-------- Source material --------

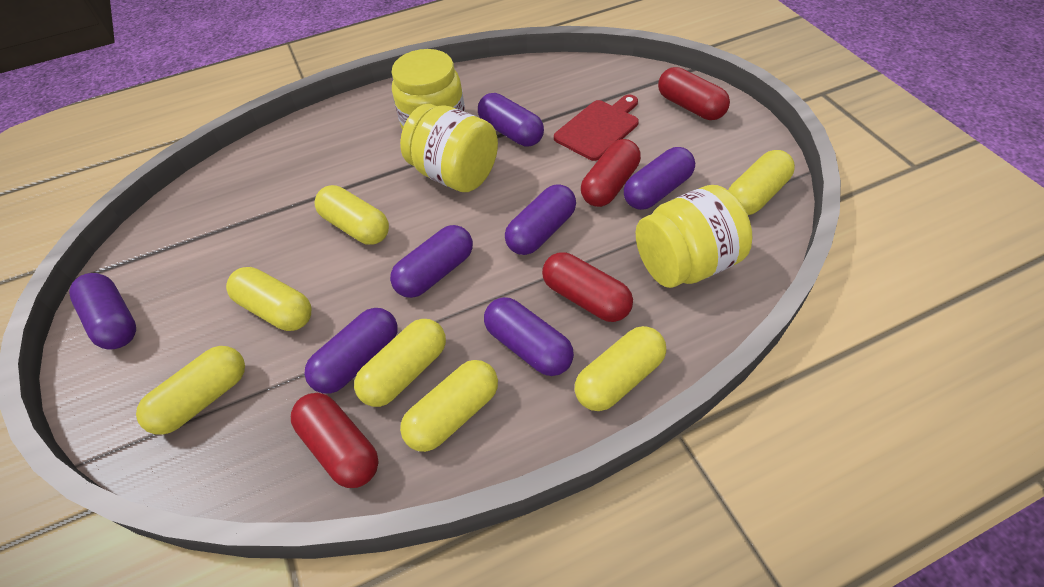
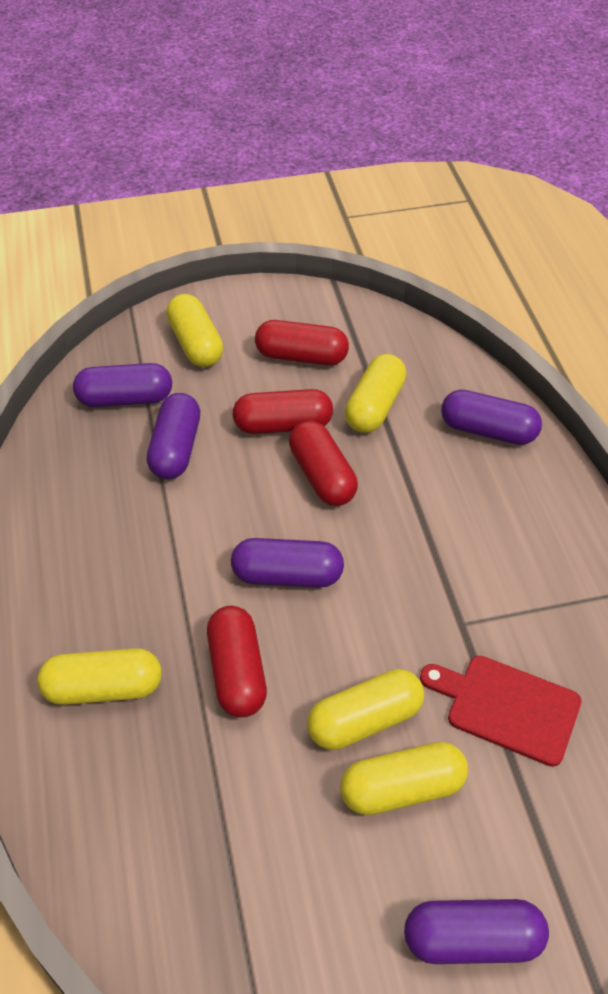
purple capsule: 7 -> 5
yellow capsule: 7 -> 5
yellow jar: 3 -> 0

--------

▶ _What the task requires_
Your copy should match the data exactly, apart from the images, which are dropped.

▶ _Reply_
purple capsule: 7 -> 5
yellow capsule: 7 -> 5
yellow jar: 3 -> 0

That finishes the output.